Transcribe exactly the lines that fall between the one holding "(349, 290) = (491, 456): black" and the one holding "(752, 338) = (318, 187): black", inclusive, from the entries below.

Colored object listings
=== Begin Enclosure ===

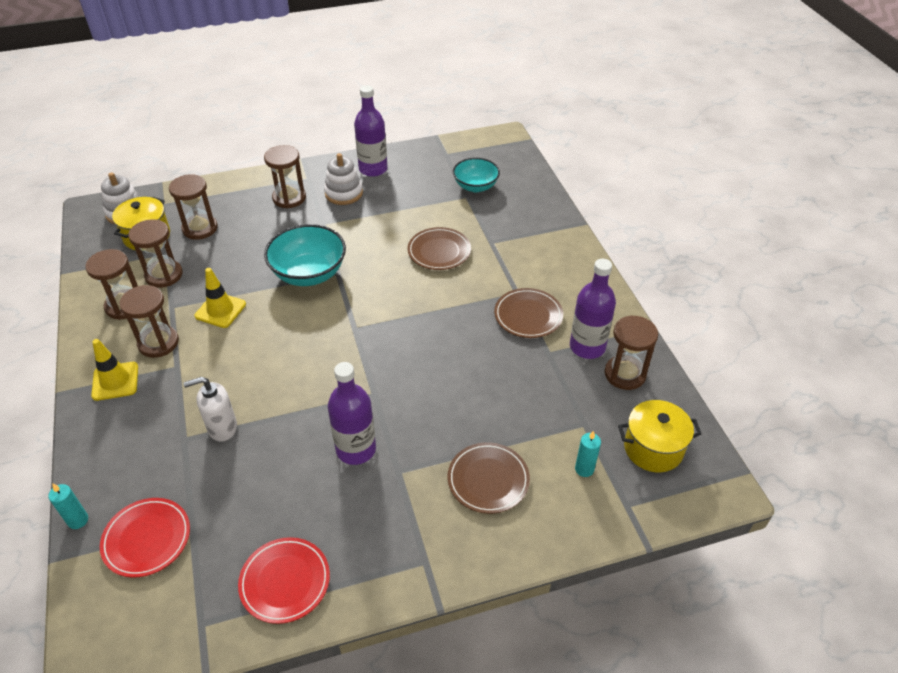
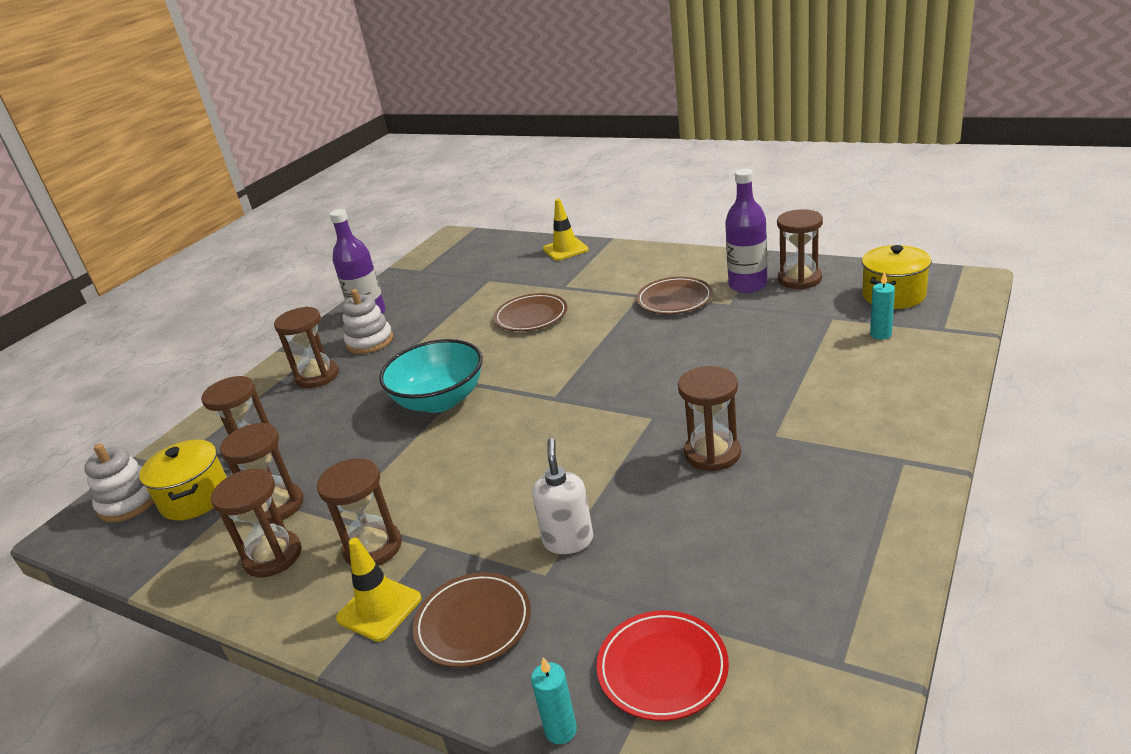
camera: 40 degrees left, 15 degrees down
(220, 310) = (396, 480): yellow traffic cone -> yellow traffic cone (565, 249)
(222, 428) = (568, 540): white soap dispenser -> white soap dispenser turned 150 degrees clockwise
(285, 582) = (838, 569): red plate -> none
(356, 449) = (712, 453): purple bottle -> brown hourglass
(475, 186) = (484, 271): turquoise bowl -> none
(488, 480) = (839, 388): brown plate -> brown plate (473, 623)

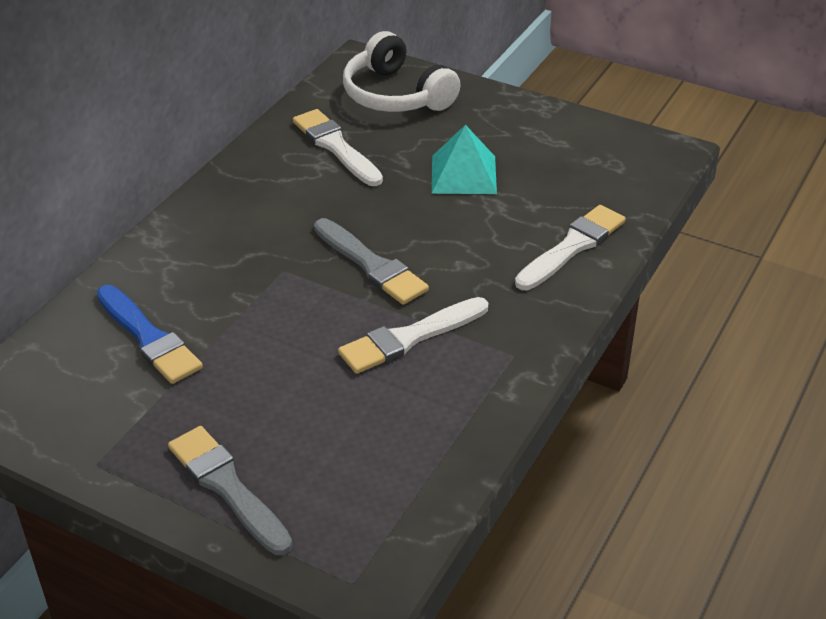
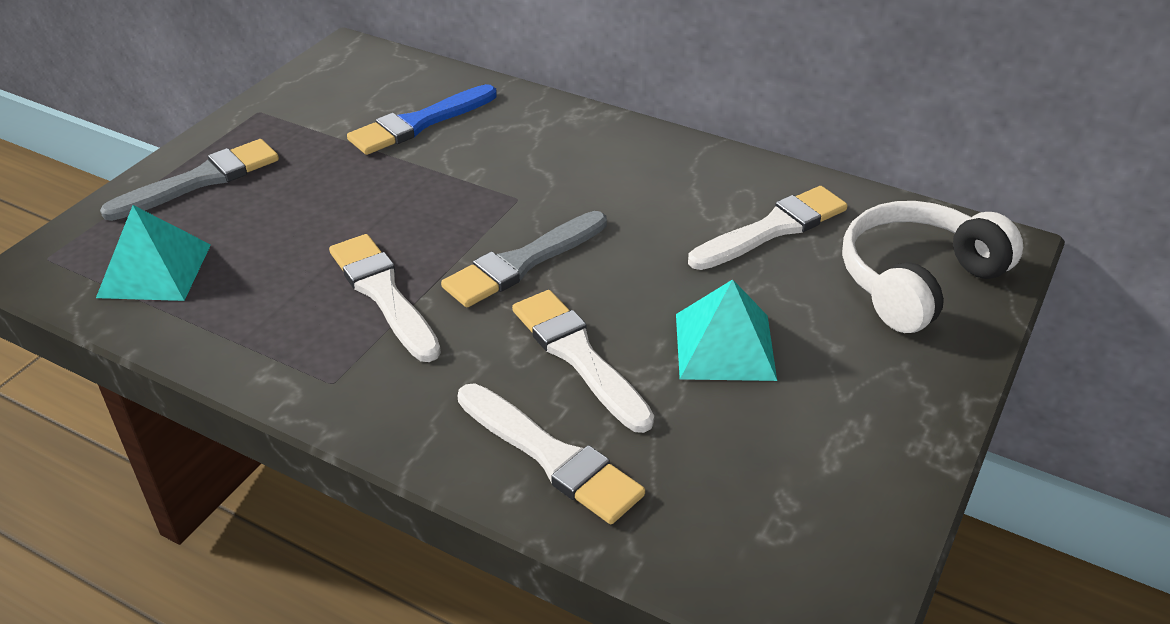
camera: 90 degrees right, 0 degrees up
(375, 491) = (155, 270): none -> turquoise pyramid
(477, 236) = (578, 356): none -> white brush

=== End Enclosure ===
=== Begin Enclosure ===

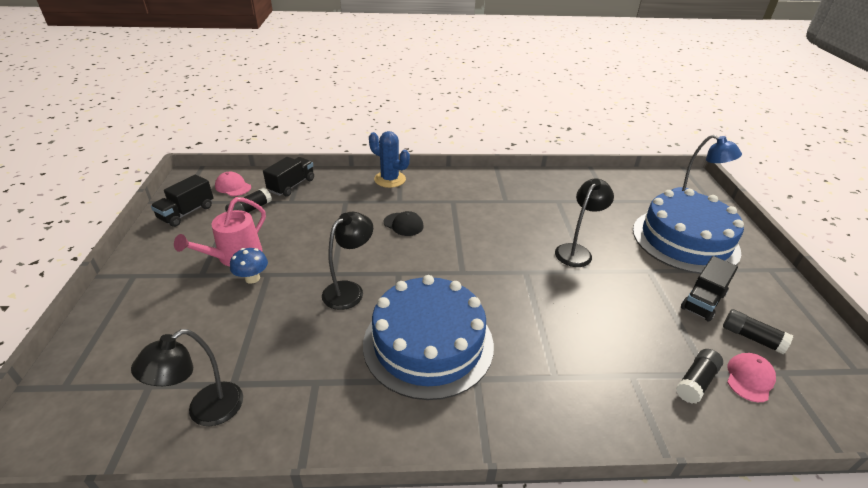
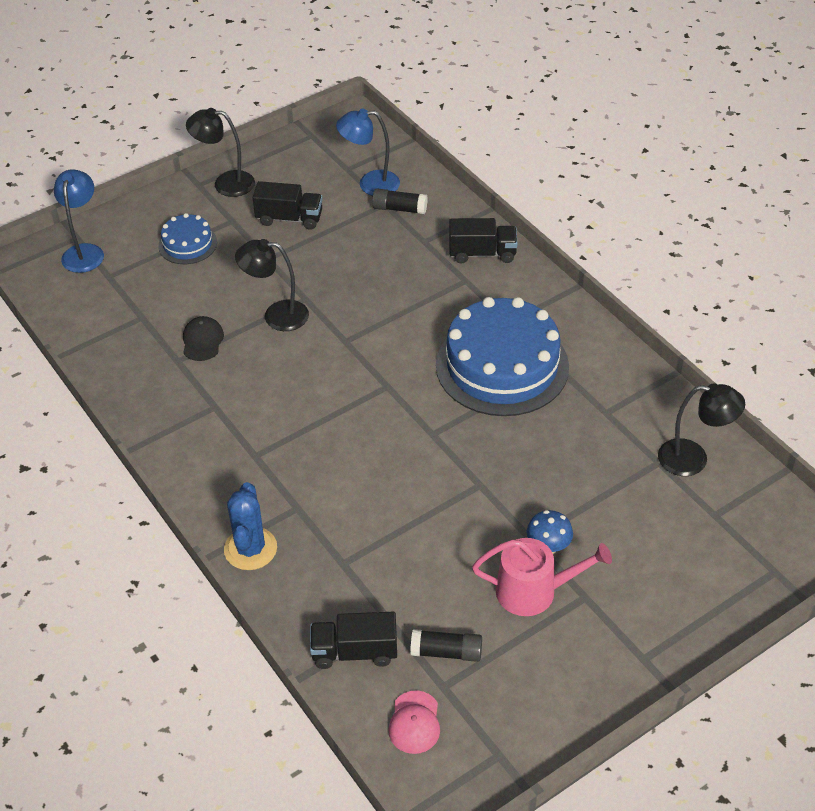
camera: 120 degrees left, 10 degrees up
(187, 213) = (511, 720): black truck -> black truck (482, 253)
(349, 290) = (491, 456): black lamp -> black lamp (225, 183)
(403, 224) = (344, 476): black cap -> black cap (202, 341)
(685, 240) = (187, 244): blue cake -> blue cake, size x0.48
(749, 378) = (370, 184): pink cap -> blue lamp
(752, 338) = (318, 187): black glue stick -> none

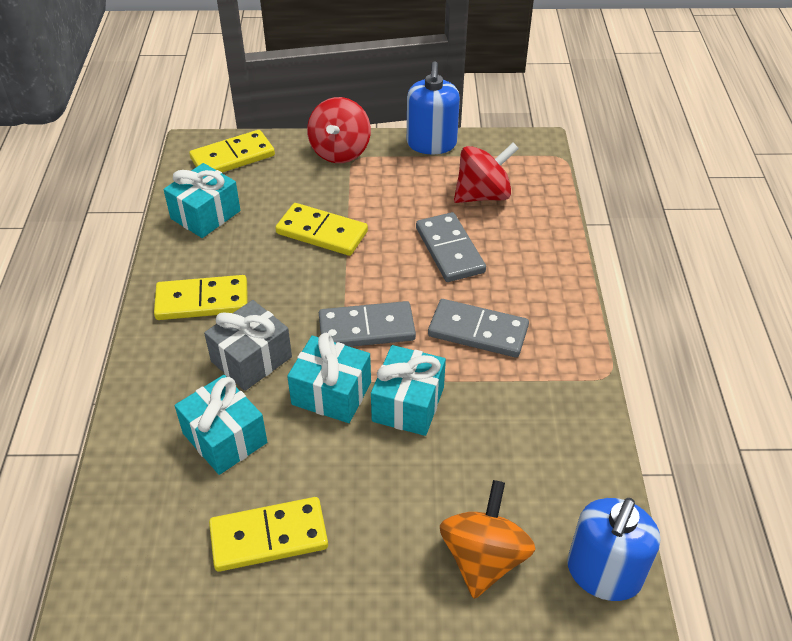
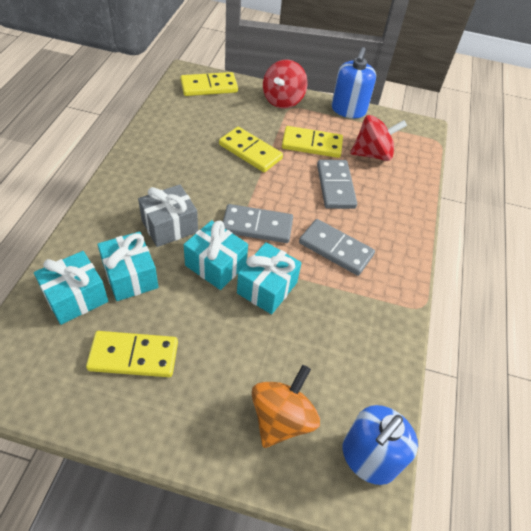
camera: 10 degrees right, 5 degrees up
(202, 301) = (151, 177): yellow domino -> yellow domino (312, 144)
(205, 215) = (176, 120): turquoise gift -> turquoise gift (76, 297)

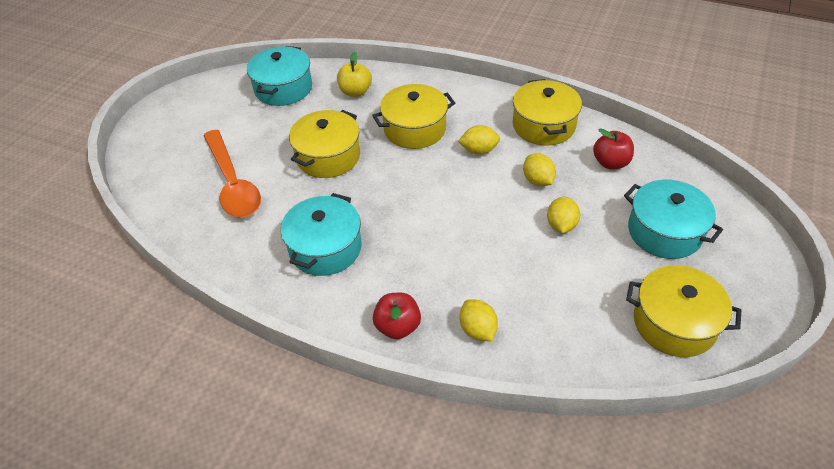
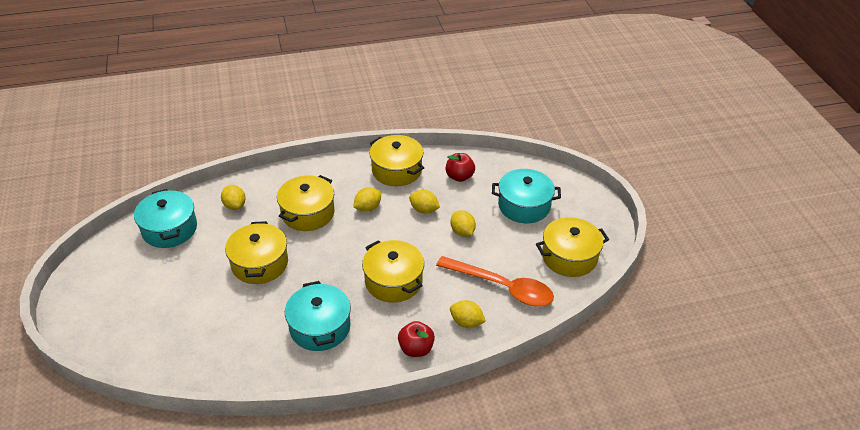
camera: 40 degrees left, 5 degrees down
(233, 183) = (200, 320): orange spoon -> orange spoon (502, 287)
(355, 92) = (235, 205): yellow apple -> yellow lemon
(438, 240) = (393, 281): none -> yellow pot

=== End Enclosure ===

## Problem solution
(349, 290) = (491, 456): black lamp -> black lamp (225, 183)
(403, 224) = (344, 476): black cap -> black cap (202, 341)
(685, 240) = (187, 244): blue cake -> blue cake, size x0.48
(749, 378) = (370, 184): pink cap -> blue lamp
(752, 338) = (318, 187): black glue stick -> none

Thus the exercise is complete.